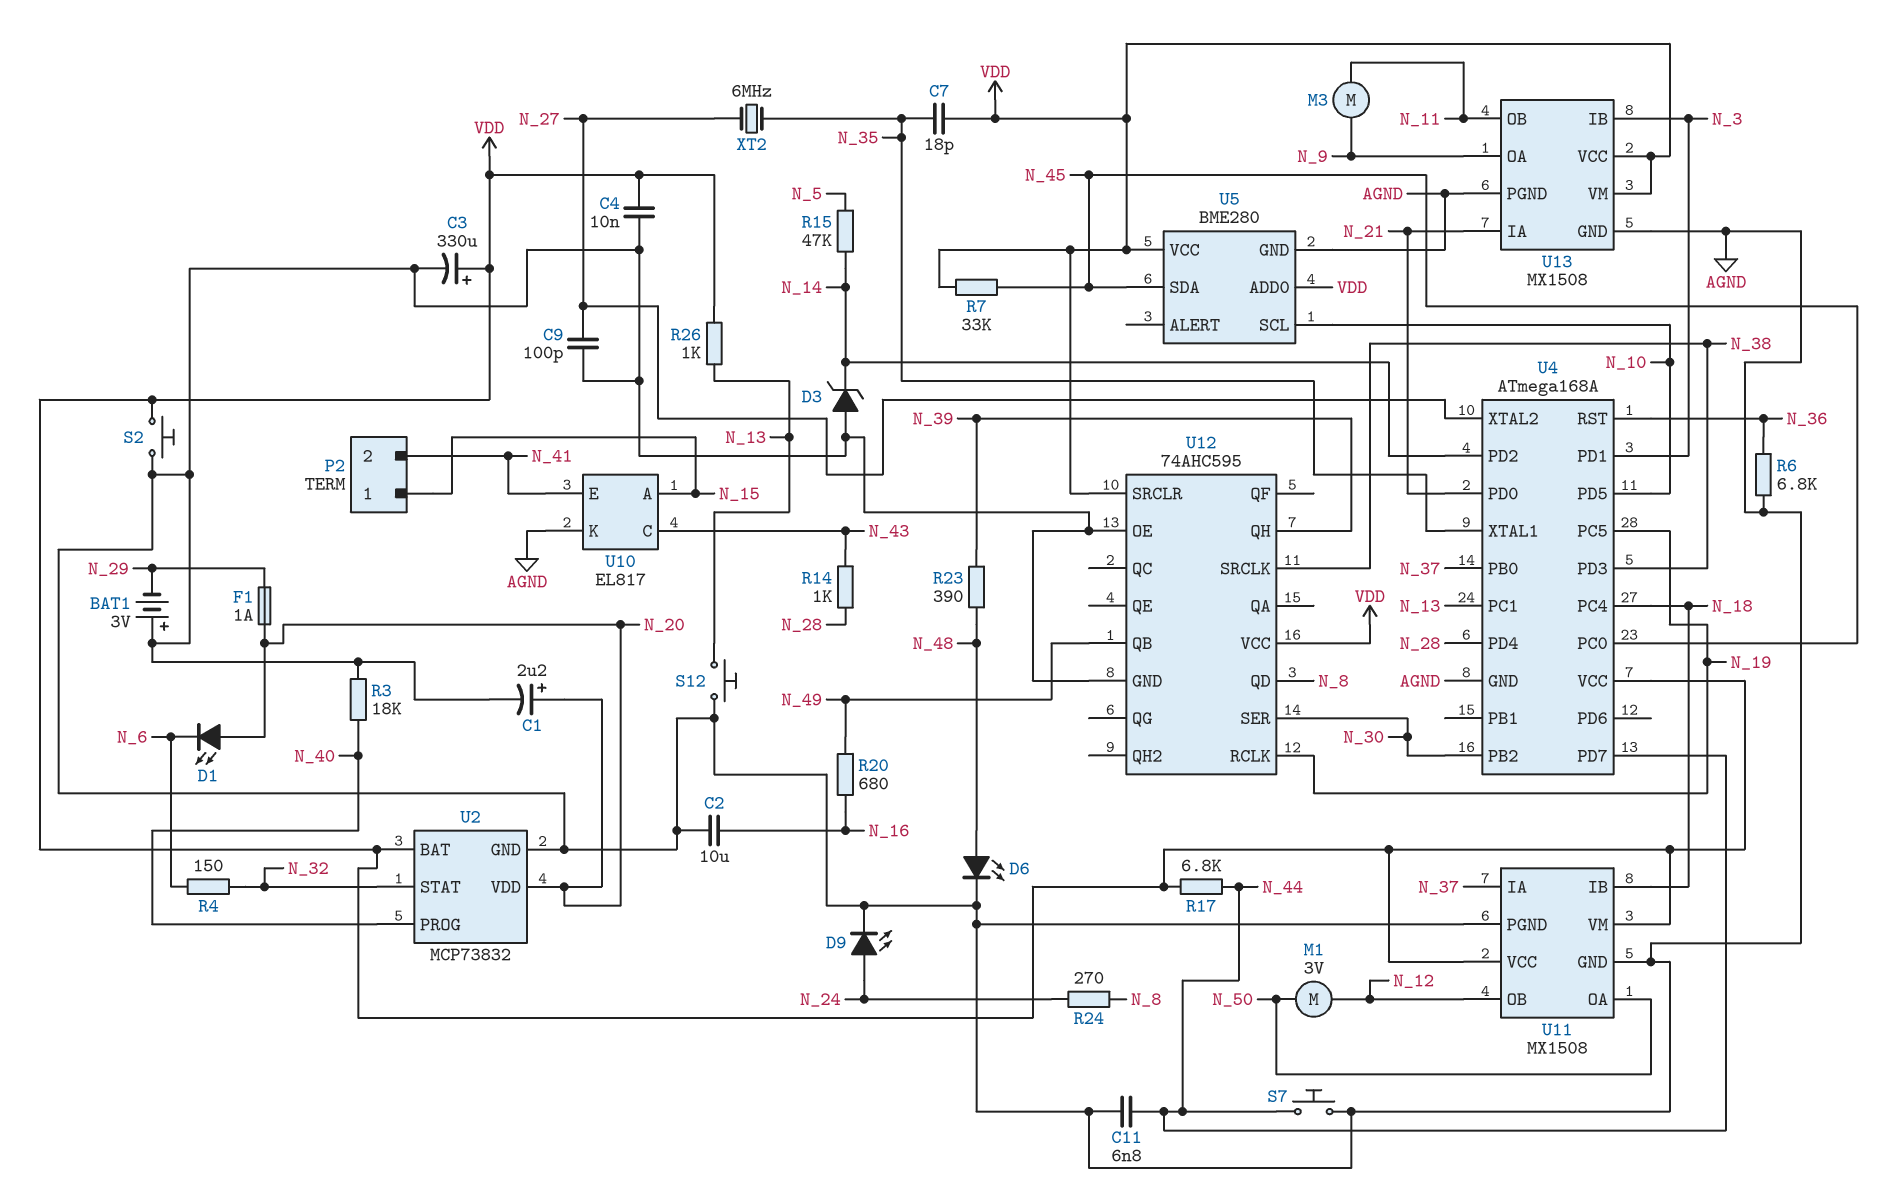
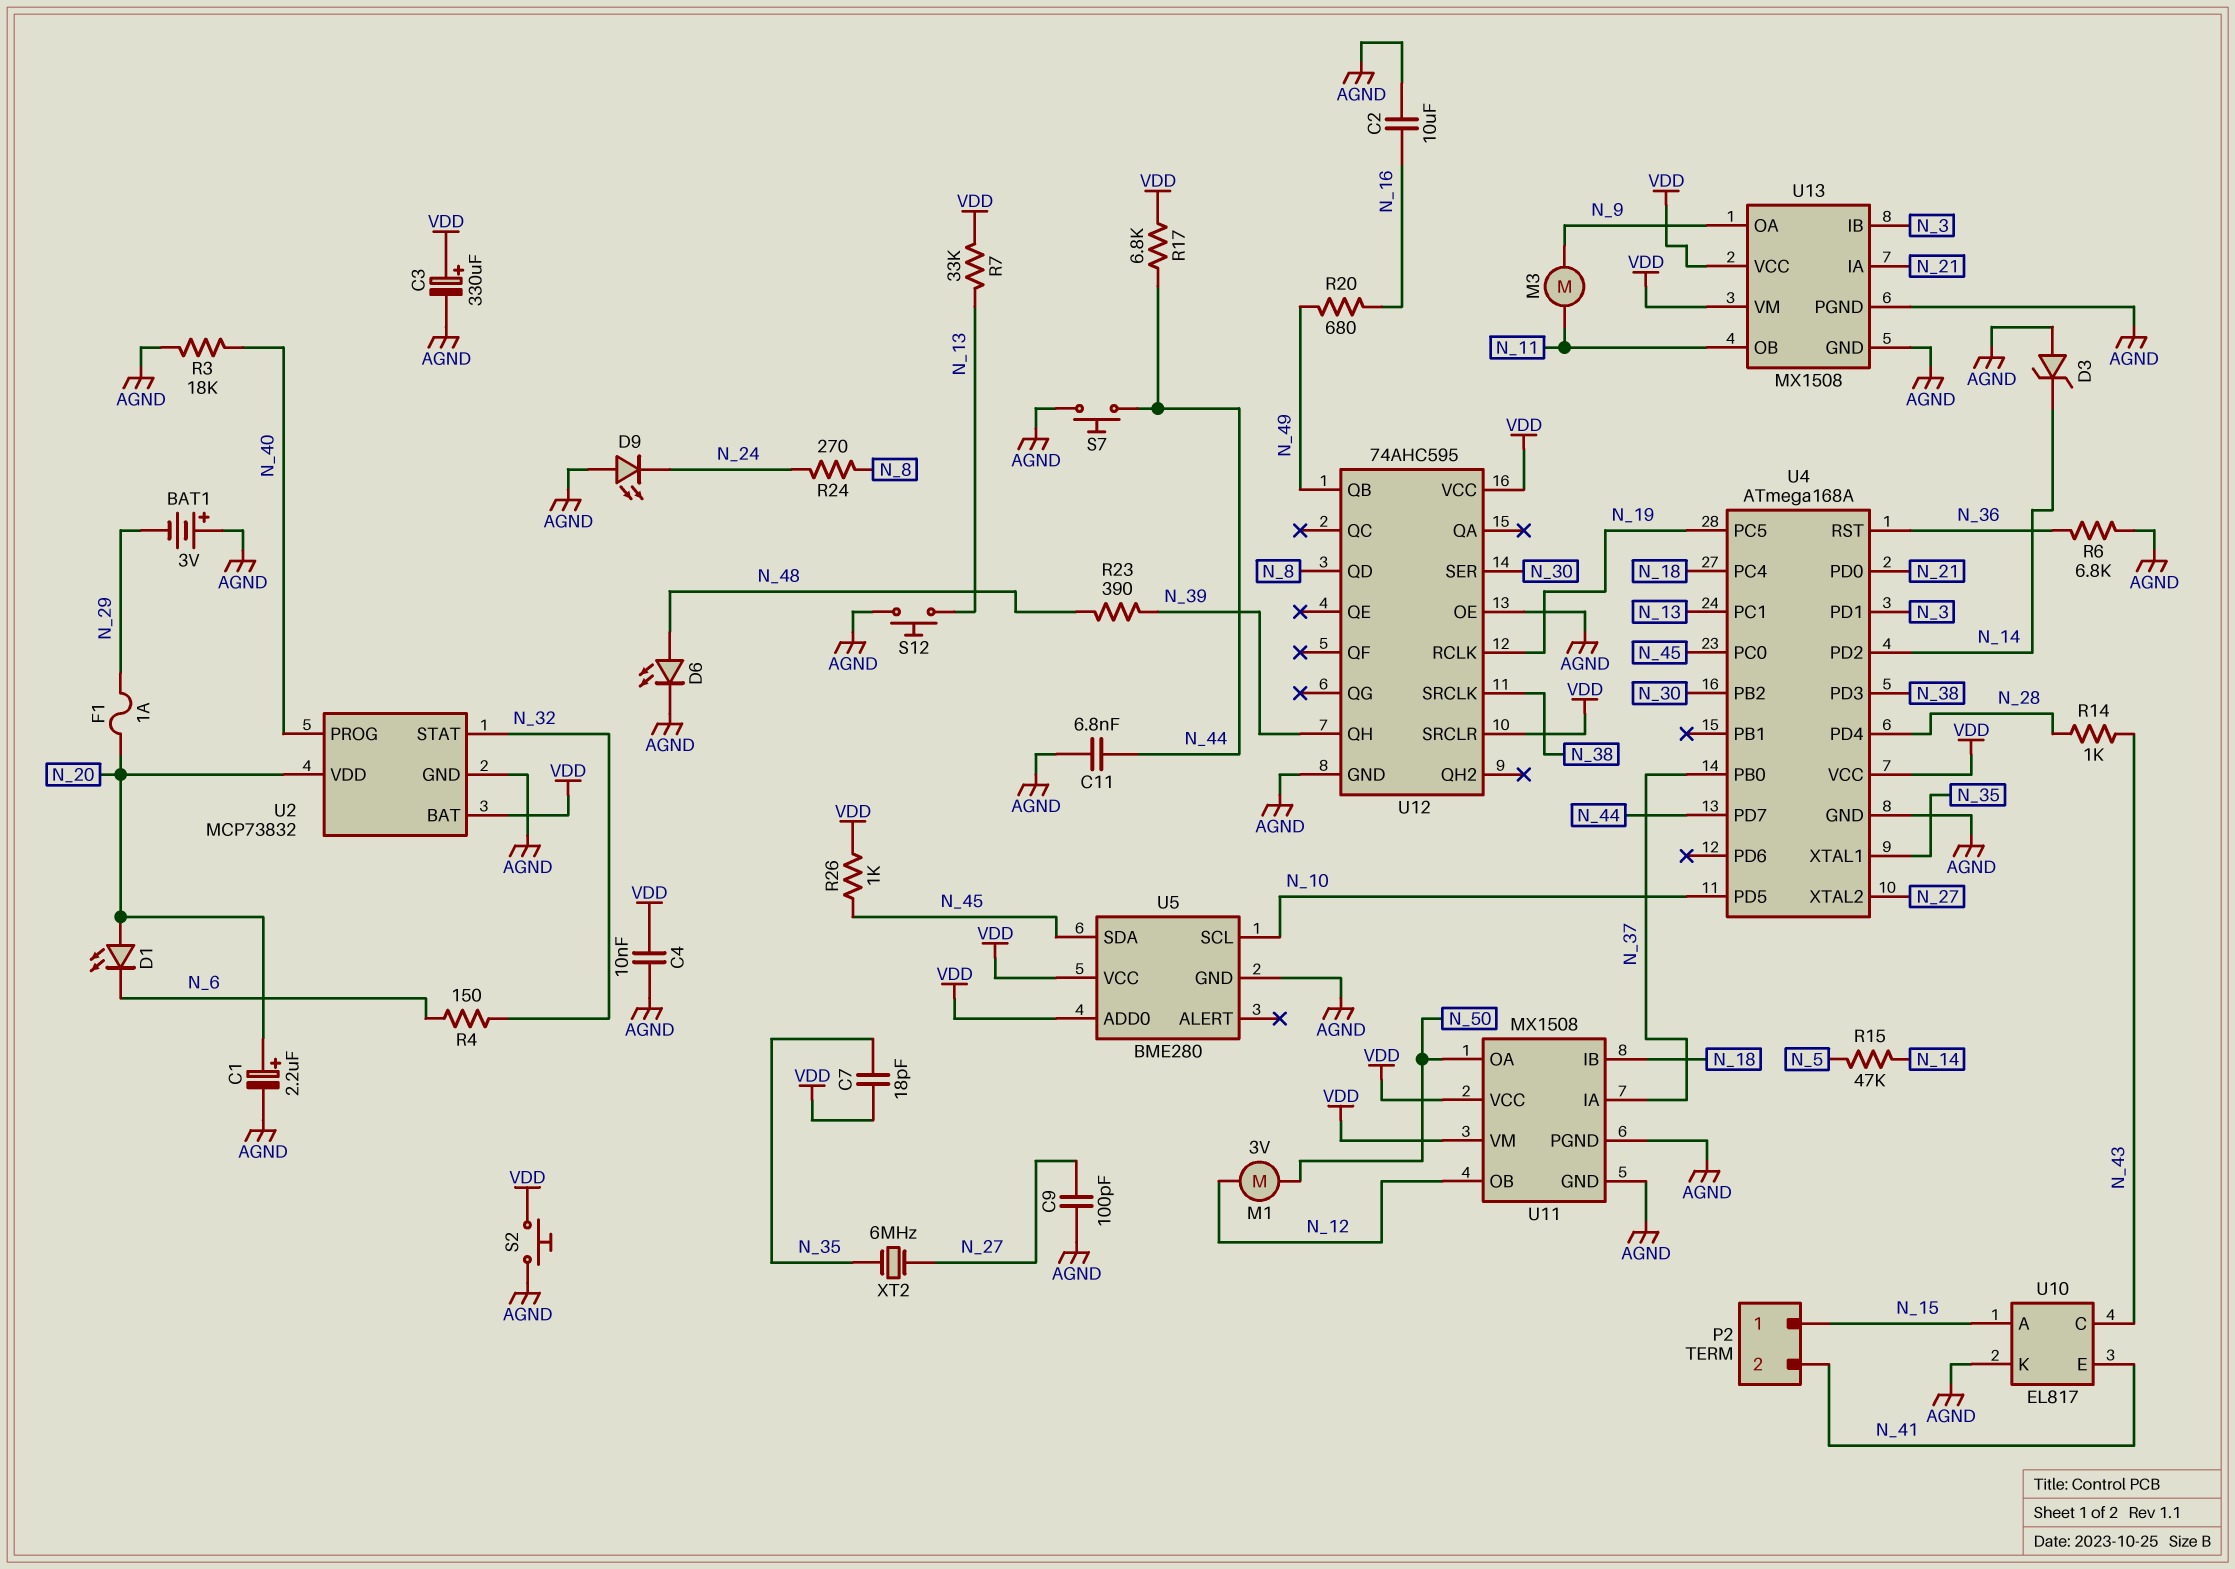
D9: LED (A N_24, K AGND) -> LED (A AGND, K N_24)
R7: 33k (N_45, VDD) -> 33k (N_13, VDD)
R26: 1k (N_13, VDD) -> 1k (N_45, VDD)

================

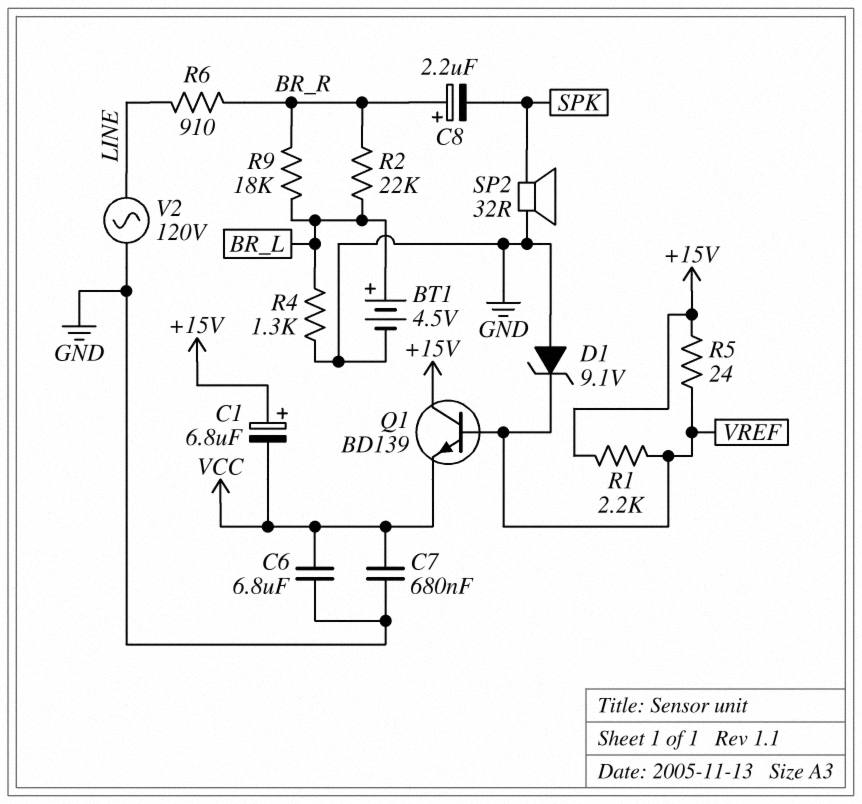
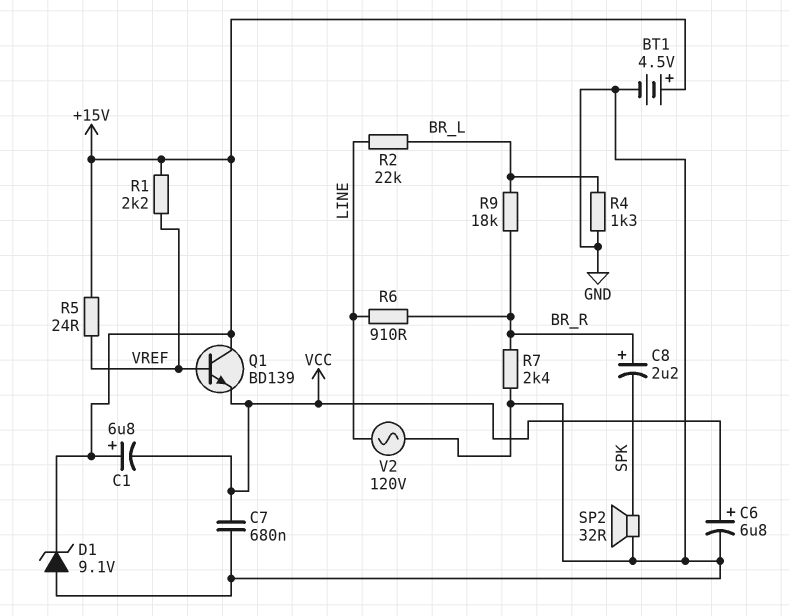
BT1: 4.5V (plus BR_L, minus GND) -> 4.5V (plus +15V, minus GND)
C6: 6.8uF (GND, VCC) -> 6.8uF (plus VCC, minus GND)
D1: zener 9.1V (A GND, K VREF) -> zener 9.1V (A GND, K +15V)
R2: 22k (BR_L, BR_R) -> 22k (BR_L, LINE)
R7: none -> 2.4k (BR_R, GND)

================

--- What the task requires ---
In the listing above, locate the line containing "BT1: 4.5V (plus" and the line containing "R7: none -> 2.4k (BR_R, GND)". Extract those two lines and every line between them, exactly as written, and only those.

--- Completed task ---
BT1: 4.5V (plus BR_L, minus GND) -> 4.5V (plus +15V, minus GND)
C6: 6.8uF (GND, VCC) -> 6.8uF (plus VCC, minus GND)
D1: zener 9.1V (A GND, K VREF) -> zener 9.1V (A GND, K +15V)
R2: 22k (BR_L, BR_R) -> 22k (BR_L, LINE)
R7: none -> 2.4k (BR_R, GND)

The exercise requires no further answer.